(Version comparison data)

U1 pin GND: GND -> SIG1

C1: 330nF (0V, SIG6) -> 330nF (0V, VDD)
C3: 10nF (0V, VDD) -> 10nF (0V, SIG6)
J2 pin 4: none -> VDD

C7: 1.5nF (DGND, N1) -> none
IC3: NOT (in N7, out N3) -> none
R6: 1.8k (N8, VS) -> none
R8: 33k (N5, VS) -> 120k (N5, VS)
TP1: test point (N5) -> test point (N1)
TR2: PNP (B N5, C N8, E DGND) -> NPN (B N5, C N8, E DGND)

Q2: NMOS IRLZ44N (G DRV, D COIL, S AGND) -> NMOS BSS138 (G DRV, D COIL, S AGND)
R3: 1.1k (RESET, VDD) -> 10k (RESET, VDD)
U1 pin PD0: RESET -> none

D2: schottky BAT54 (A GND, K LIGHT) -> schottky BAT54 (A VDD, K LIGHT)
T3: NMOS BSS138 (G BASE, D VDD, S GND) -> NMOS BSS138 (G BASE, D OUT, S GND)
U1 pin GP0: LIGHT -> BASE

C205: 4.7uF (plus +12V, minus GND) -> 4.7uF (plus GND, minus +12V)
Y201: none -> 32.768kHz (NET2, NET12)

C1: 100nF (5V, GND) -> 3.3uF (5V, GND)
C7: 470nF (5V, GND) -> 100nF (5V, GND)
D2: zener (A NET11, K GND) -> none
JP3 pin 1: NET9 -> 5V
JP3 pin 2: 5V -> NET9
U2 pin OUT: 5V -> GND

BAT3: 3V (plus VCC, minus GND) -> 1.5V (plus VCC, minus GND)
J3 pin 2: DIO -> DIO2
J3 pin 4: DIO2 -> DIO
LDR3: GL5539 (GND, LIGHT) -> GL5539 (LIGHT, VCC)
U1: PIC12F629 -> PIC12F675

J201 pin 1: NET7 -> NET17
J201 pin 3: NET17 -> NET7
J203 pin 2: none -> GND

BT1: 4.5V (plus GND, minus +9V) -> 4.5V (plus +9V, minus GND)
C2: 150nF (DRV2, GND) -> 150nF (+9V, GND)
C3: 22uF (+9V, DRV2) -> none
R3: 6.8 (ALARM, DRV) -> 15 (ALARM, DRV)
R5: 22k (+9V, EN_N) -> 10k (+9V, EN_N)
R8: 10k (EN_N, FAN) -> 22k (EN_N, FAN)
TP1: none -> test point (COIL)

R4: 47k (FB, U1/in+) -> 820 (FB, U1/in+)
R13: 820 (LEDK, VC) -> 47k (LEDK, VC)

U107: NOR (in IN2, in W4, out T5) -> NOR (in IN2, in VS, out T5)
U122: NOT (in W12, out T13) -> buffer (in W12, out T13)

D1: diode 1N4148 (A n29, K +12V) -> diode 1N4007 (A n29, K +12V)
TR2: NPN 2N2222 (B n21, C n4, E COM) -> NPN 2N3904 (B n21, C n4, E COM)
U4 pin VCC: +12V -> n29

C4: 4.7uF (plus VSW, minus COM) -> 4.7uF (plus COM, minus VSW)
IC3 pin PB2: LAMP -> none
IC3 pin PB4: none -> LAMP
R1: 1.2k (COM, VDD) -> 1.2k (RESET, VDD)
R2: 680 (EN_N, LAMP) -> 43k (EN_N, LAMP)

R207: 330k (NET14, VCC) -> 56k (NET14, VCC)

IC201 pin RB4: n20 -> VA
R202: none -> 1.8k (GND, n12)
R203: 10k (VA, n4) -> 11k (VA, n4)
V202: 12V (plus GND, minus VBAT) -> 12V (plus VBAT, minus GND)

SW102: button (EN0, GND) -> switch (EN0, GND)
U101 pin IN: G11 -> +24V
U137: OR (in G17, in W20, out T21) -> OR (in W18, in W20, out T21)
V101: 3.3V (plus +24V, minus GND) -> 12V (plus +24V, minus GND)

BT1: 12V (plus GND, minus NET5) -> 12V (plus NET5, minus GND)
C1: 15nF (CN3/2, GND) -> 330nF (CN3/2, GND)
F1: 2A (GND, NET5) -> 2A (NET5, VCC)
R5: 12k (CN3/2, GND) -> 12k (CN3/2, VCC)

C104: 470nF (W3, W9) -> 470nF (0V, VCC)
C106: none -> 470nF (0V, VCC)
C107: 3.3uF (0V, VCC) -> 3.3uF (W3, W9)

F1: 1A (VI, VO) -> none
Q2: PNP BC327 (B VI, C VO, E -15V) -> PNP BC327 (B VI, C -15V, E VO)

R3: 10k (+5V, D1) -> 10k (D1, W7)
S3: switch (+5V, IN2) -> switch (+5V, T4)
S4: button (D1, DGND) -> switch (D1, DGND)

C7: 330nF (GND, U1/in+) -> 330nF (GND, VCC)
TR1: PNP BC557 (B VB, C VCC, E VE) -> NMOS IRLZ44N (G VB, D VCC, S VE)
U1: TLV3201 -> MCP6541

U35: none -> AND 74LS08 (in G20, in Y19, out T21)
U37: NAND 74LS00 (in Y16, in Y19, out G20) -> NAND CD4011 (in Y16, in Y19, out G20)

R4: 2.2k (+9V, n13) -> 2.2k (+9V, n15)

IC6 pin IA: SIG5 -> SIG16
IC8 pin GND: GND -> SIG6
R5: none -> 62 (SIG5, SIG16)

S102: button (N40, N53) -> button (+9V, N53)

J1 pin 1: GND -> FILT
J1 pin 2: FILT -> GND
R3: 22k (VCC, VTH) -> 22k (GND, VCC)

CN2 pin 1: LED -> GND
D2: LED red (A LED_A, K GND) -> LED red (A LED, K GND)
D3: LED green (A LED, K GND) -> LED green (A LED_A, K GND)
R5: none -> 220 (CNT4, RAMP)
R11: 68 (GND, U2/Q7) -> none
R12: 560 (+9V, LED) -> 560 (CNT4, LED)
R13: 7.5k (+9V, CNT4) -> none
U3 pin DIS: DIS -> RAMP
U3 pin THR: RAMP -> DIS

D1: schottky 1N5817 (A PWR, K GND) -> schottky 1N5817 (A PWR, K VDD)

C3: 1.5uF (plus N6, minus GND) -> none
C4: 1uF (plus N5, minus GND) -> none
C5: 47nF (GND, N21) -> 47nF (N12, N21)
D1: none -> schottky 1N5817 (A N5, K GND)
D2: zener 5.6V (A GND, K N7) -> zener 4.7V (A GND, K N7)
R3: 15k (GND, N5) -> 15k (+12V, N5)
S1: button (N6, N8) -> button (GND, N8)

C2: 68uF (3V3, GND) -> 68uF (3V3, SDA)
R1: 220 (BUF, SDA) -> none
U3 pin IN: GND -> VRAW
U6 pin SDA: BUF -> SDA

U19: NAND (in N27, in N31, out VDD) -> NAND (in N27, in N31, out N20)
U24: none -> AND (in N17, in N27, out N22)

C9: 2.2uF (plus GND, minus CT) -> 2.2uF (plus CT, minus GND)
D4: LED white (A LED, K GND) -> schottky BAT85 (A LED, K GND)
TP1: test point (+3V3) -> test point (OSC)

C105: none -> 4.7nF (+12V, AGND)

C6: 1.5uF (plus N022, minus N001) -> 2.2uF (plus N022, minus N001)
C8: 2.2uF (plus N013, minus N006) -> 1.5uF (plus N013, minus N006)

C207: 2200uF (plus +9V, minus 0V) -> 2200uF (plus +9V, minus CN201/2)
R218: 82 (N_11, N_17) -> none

What the exercise asks: All of the entries above are to be written out again exactly.

Written reply:
U1 pin GND: GND -> SIG1

C1: 330nF (0V, SIG6) -> 330nF (0V, VDD)
C3: 10nF (0V, VDD) -> 10nF (0V, SIG6)
J2 pin 4: none -> VDD

C7: 1.5nF (DGND, N1) -> none
IC3: NOT (in N7, out N3) -> none
R6: 1.8k (N8, VS) -> none
R8: 33k (N5, VS) -> 120k (N5, VS)
TP1: test point (N5) -> test point (N1)
TR2: PNP (B N5, C N8, E DGND) -> NPN (B N5, C N8, E DGND)

Q2: NMOS IRLZ44N (G DRV, D COIL, S AGND) -> NMOS BSS138 (G DRV, D COIL, S AGND)
R3: 1.1k (RESET, VDD) -> 10k (RESET, VDD)
U1 pin PD0: RESET -> none

D2: schottky BAT54 (A GND, K LIGHT) -> schottky BAT54 (A VDD, K LIGHT)
T3: NMOS BSS138 (G BASE, D VDD, S GND) -> NMOS BSS138 (G BASE, D OUT, S GND)
U1 pin GP0: LIGHT -> BASE

C205: 4.7uF (plus +12V, minus GND) -> 4.7uF (plus GND, minus +12V)
Y201: none -> 32.768kHz (NET2, NET12)

C1: 100nF (5V, GND) -> 3.3uF (5V, GND)
C7: 470nF (5V, GND) -> 100nF (5V, GND)
D2: zener (A NET11, K GND) -> none
JP3 pin 1: NET9 -> 5V
JP3 pin 2: 5V -> NET9
U2 pin OUT: 5V -> GND

BAT3: 3V (plus VCC, minus GND) -> 1.5V (plus VCC, minus GND)
J3 pin 2: DIO -> DIO2
J3 pin 4: DIO2 -> DIO
LDR3: GL5539 (GND, LIGHT) -> GL5539 (LIGHT, VCC)
U1: PIC12F629 -> PIC12F675

J201 pin 1: NET7 -> NET17
J201 pin 3: NET17 -> NET7
J203 pin 2: none -> GND

BT1: 4.5V (plus GND, minus +9V) -> 4.5V (plus +9V, minus GND)
C2: 150nF (DRV2, GND) -> 150nF (+9V, GND)
C3: 22uF (+9V, DRV2) -> none
R3: 6.8 (ALARM, DRV) -> 15 (ALARM, DRV)
R5: 22k (+9V, EN_N) -> 10k (+9V, EN_N)
R8: 10k (EN_N, FAN) -> 22k (EN_N, FAN)
TP1: none -> test point (COIL)

R4: 47k (FB, U1/in+) -> 820 (FB, U1/in+)
R13: 820 (LEDK, VC) -> 47k (LEDK, VC)

U107: NOR (in IN2, in W4, out T5) -> NOR (in IN2, in VS, out T5)
U122: NOT (in W12, out T13) -> buffer (in W12, out T13)

D1: diode 1N4148 (A n29, K +12V) -> diode 1N4007 (A n29, K +12V)
TR2: NPN 2N2222 (B n21, C n4, E COM) -> NPN 2N3904 (B n21, C n4, E COM)
U4 pin VCC: +12V -> n29

C4: 4.7uF (plus VSW, minus COM) -> 4.7uF (plus COM, minus VSW)
IC3 pin PB2: LAMP -> none
IC3 pin PB4: none -> LAMP
R1: 1.2k (COM, VDD) -> 1.2k (RESET, VDD)
R2: 680 (EN_N, LAMP) -> 43k (EN_N, LAMP)

R207: 330k (NET14, VCC) -> 56k (NET14, VCC)

IC201 pin RB4: n20 -> VA
R202: none -> 1.8k (GND, n12)
R203: 10k (VA, n4) -> 11k (VA, n4)
V202: 12V (plus GND, minus VBAT) -> 12V (plus VBAT, minus GND)

SW102: button (EN0, GND) -> switch (EN0, GND)
U101 pin IN: G11 -> +24V
U137: OR (in G17, in W20, out T21) -> OR (in W18, in W20, out T21)
V101: 3.3V (plus +24V, minus GND) -> 12V (plus +24V, minus GND)

BT1: 12V (plus GND, minus NET5) -> 12V (plus NET5, minus GND)
C1: 15nF (CN3/2, GND) -> 330nF (CN3/2, GND)
F1: 2A (GND, NET5) -> 2A (NET5, VCC)
R5: 12k (CN3/2, GND) -> 12k (CN3/2, VCC)

C104: 470nF (W3, W9) -> 470nF (0V, VCC)
C106: none -> 470nF (0V, VCC)
C107: 3.3uF (0V, VCC) -> 3.3uF (W3, W9)

F1: 1A (VI, VO) -> none
Q2: PNP BC327 (B VI, C VO, E -15V) -> PNP BC327 (B VI, C -15V, E VO)

R3: 10k (+5V, D1) -> 10k (D1, W7)
S3: switch (+5V, IN2) -> switch (+5V, T4)
S4: button (D1, DGND) -> switch (D1, DGND)

C7: 330nF (GND, U1/in+) -> 330nF (GND, VCC)
TR1: PNP BC557 (B VB, C VCC, E VE) -> NMOS IRLZ44N (G VB, D VCC, S VE)
U1: TLV3201 -> MCP6541

U35: none -> AND 74LS08 (in G20, in Y19, out T21)
U37: NAND 74LS00 (in Y16, in Y19, out G20) -> NAND CD4011 (in Y16, in Y19, out G20)

R4: 2.2k (+9V, n13) -> 2.2k (+9V, n15)

IC6 pin IA: SIG5 -> SIG16
IC8 pin GND: GND -> SIG6
R5: none -> 62 (SIG5, SIG16)

S102: button (N40, N53) -> button (+9V, N53)

J1 pin 1: GND -> FILT
J1 pin 2: FILT -> GND
R3: 22k (VCC, VTH) -> 22k (GND, VCC)

CN2 pin 1: LED -> GND
D2: LED red (A LED_A, K GND) -> LED red (A LED, K GND)
D3: LED green (A LED, K GND) -> LED green (A LED_A, K GND)
R5: none -> 220 (CNT4, RAMP)
R11: 68 (GND, U2/Q7) -> none
R12: 560 (+9V, LED) -> 560 (CNT4, LED)
R13: 7.5k (+9V, CNT4) -> none
U3 pin DIS: DIS -> RAMP
U3 pin THR: RAMP -> DIS

D1: schottky 1N5817 (A PWR, K GND) -> schottky 1N5817 (A PWR, K VDD)

C3: 1.5uF (plus N6, minus GND) -> none
C4: 1uF (plus N5, minus GND) -> none
C5: 47nF (GND, N21) -> 47nF (N12, N21)
D1: none -> schottky 1N5817 (A N5, K GND)
D2: zener 5.6V (A GND, K N7) -> zener 4.7V (A GND, K N7)
R3: 15k (GND, N5) -> 15k (+12V, N5)
S1: button (N6, N8) -> button (GND, N8)

C2: 68uF (3V3, GND) -> 68uF (3V3, SDA)
R1: 220 (BUF, SDA) -> none
U3 pin IN: GND -> VRAW
U6 pin SDA: BUF -> SDA

U19: NAND (in N27, in N31, out VDD) -> NAND (in N27, in N31, out N20)
U24: none -> AND (in N17, in N27, out N22)

C9: 2.2uF (plus GND, minus CT) -> 2.2uF (plus CT, minus GND)
D4: LED white (A LED, K GND) -> schottky BAT85 (A LED, K GND)
TP1: test point (+3V3) -> test point (OSC)

C105: none -> 4.7nF (+12V, AGND)

C6: 1.5uF (plus N022, minus N001) -> 2.2uF (plus N022, minus N001)
C8: 2.2uF (plus N013, minus N006) -> 1.5uF (plus N013, minus N006)

C207: 2200uF (plus +9V, minus 0V) -> 2200uF (plus +9V, minus CN201/2)
R218: 82 (N_11, N_17) -> none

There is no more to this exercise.